*AIM OF THE TASK:* Could you retype all of the entries exactly, without their pictures?

RECORDED DATA Start Marker

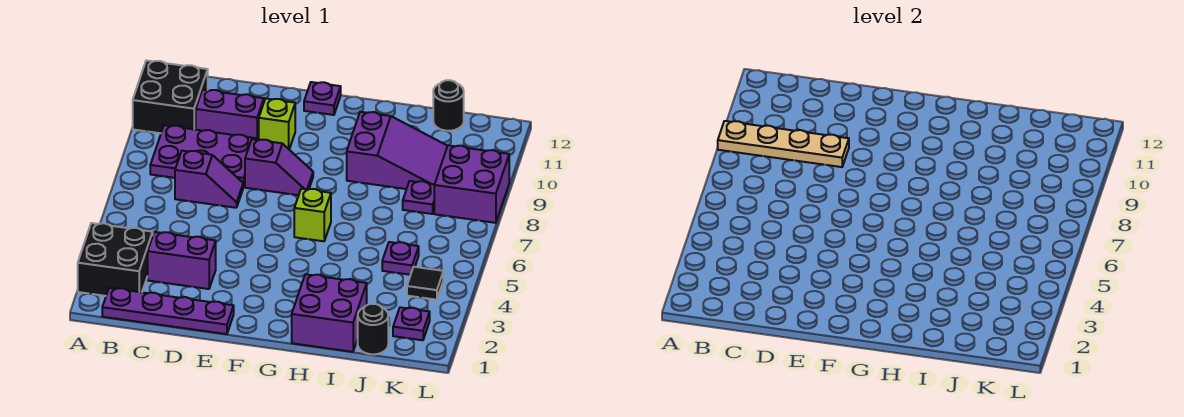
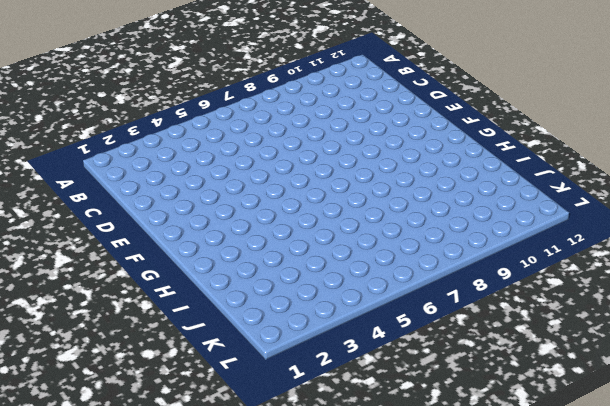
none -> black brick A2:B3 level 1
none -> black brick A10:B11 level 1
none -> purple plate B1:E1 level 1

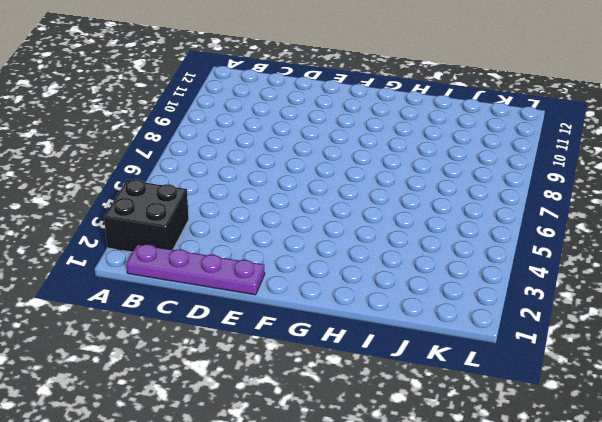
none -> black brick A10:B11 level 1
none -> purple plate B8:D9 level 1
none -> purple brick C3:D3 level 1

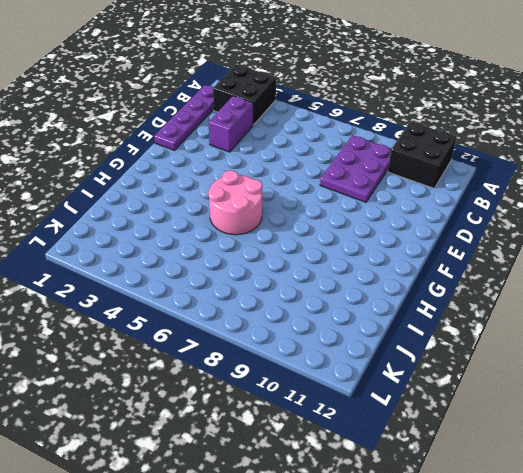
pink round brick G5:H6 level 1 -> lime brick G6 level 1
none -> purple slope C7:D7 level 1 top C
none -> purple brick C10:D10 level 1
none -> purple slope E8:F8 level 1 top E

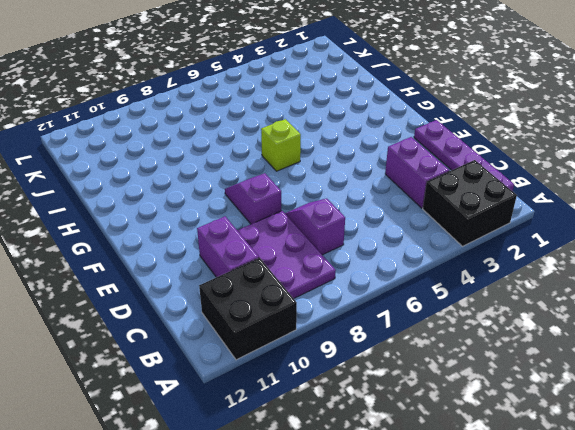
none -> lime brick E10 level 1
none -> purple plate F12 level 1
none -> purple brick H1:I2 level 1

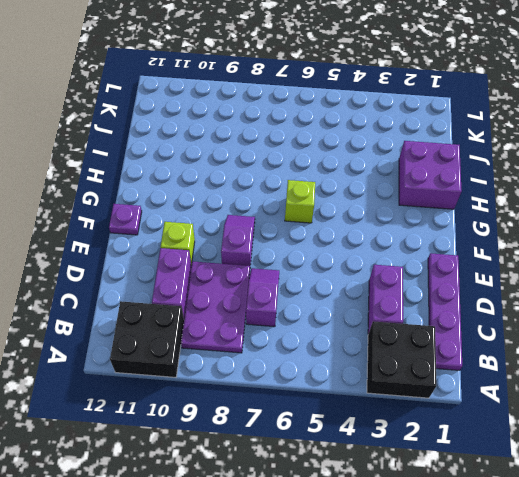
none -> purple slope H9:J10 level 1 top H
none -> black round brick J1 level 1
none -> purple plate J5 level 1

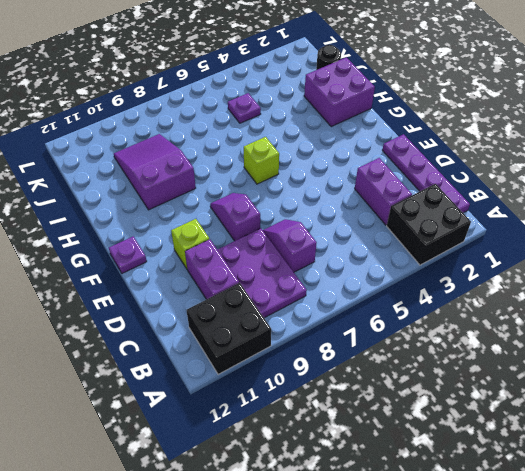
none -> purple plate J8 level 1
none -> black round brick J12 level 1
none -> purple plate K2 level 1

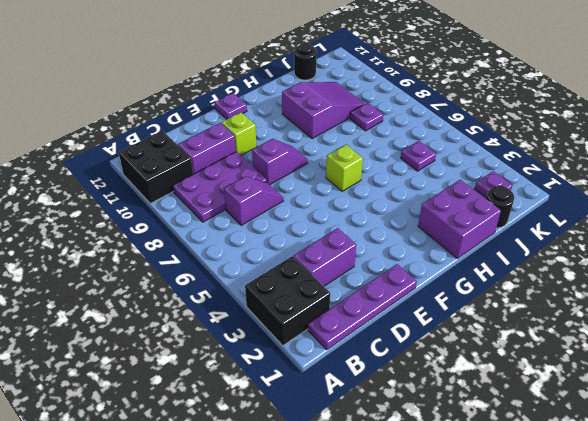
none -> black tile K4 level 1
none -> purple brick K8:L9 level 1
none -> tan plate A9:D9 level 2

RECORDED DATA End Marker

*EXERCISE OUTPUT:*
none -> black brick A2:B3 level 1
none -> black brick A10:B11 level 1
none -> purple plate B1:E1 level 1

none -> black brick A10:B11 level 1
none -> purple plate B8:D9 level 1
none -> purple brick C3:D3 level 1

pink round brick G5:H6 level 1 -> lime brick G6 level 1
none -> purple slope C7:D7 level 1 top C
none -> purple brick C10:D10 level 1
none -> purple slope E8:F8 level 1 top E

none -> lime brick E10 level 1
none -> purple plate F12 level 1
none -> purple brick H1:I2 level 1

none -> purple slope H9:J10 level 1 top H
none -> black round brick J1 level 1
none -> purple plate J5 level 1

none -> purple plate J8 level 1
none -> black round brick J12 level 1
none -> purple plate K2 level 1

none -> black tile K4 level 1
none -> purple brick K8:L9 level 1
none -> tan plate A9:D9 level 2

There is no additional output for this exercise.